### Input material ###
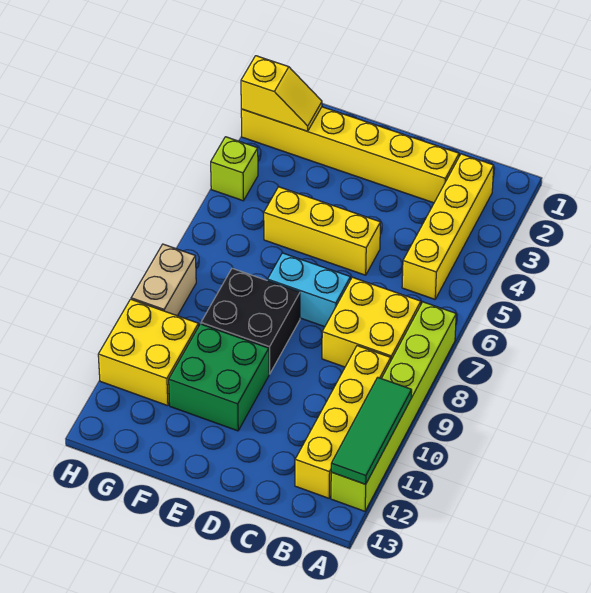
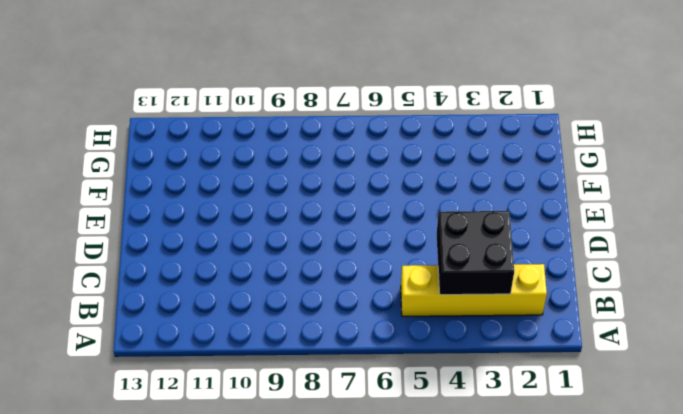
black brick B3:C4 level 2 -> black brick E8:F9 level 1
none -> lime brick A7:A12 level 1
none -> yellow brick B7:C8 level 1
none -> yellow brick B9:B12 level 1

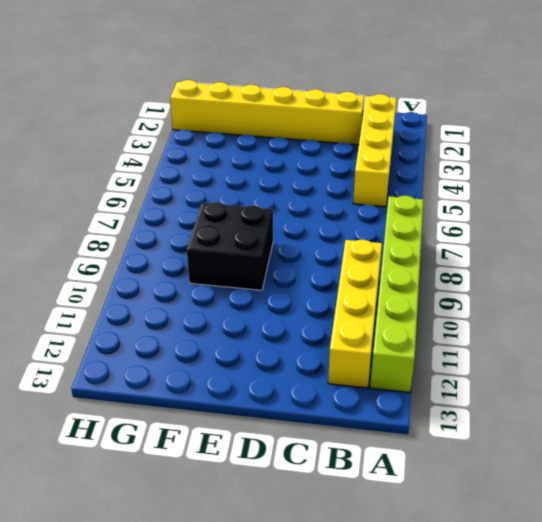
none -> yellow brick B7:C8 level 1
none -> yellow brick D5:F5 level 1
none -> cyan brick D7:E7 level 1

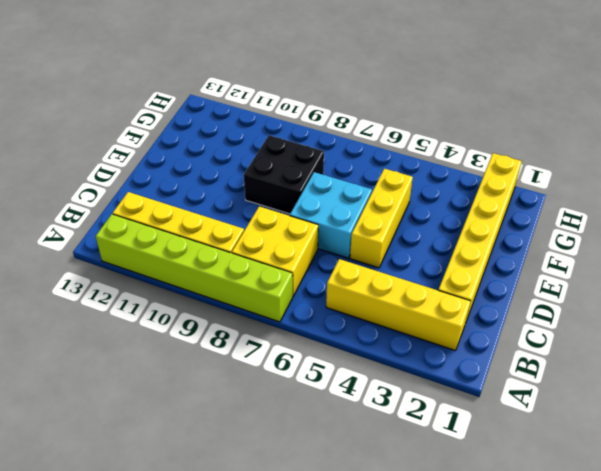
cyan brick D6:E7 level 1 -> cyan brick D7:E7 level 1
none -> green brick E10:F11 level 1
none -> yellow brick G10:H11 level 1
none -> lime brick H4 level 1

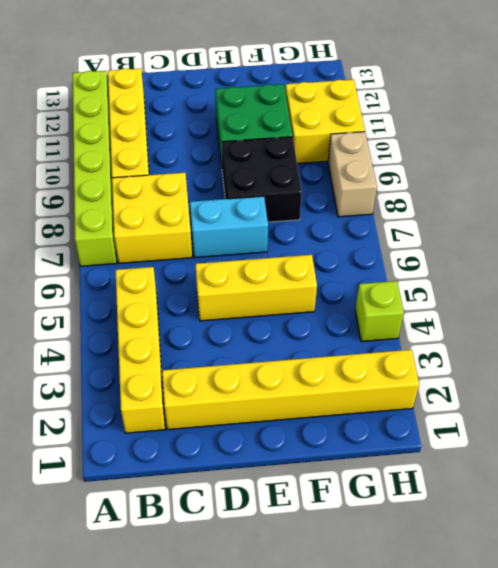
none -> green tile A10:A12 level 2
none -> yellow slope G2:H2 level 2 top H

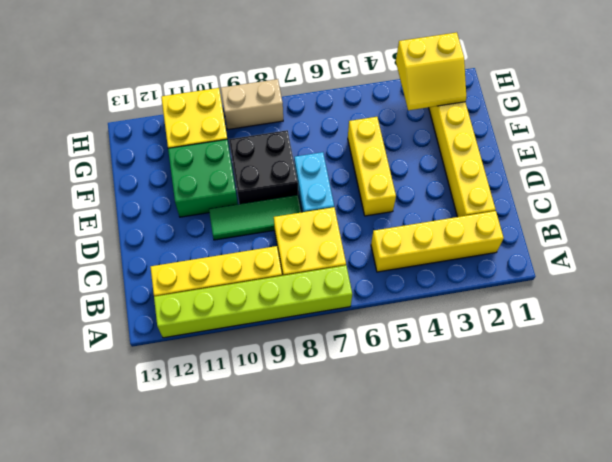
green tile D8:D10 level 1 -> green tile A10:A12 level 2
yellow slope G2:H3 level 2 top H -> yellow slope G2:H2 level 2 top H
none -> lime brick H4 level 1

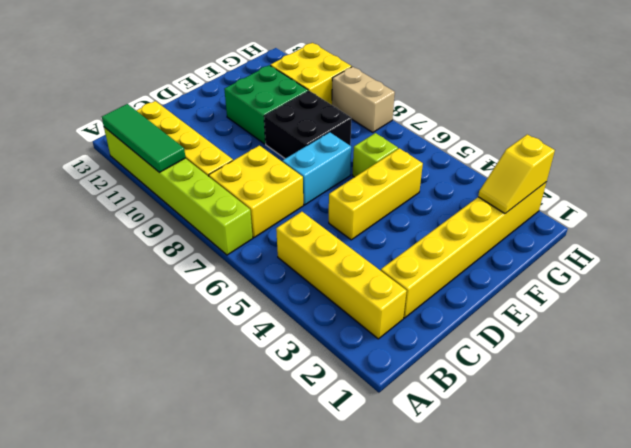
lime brick F6 level 1 -> lime brick H4 level 1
###
- Required work -
Report how many lines of the records hold the word "none", and supply no other text.

- Completed task -
12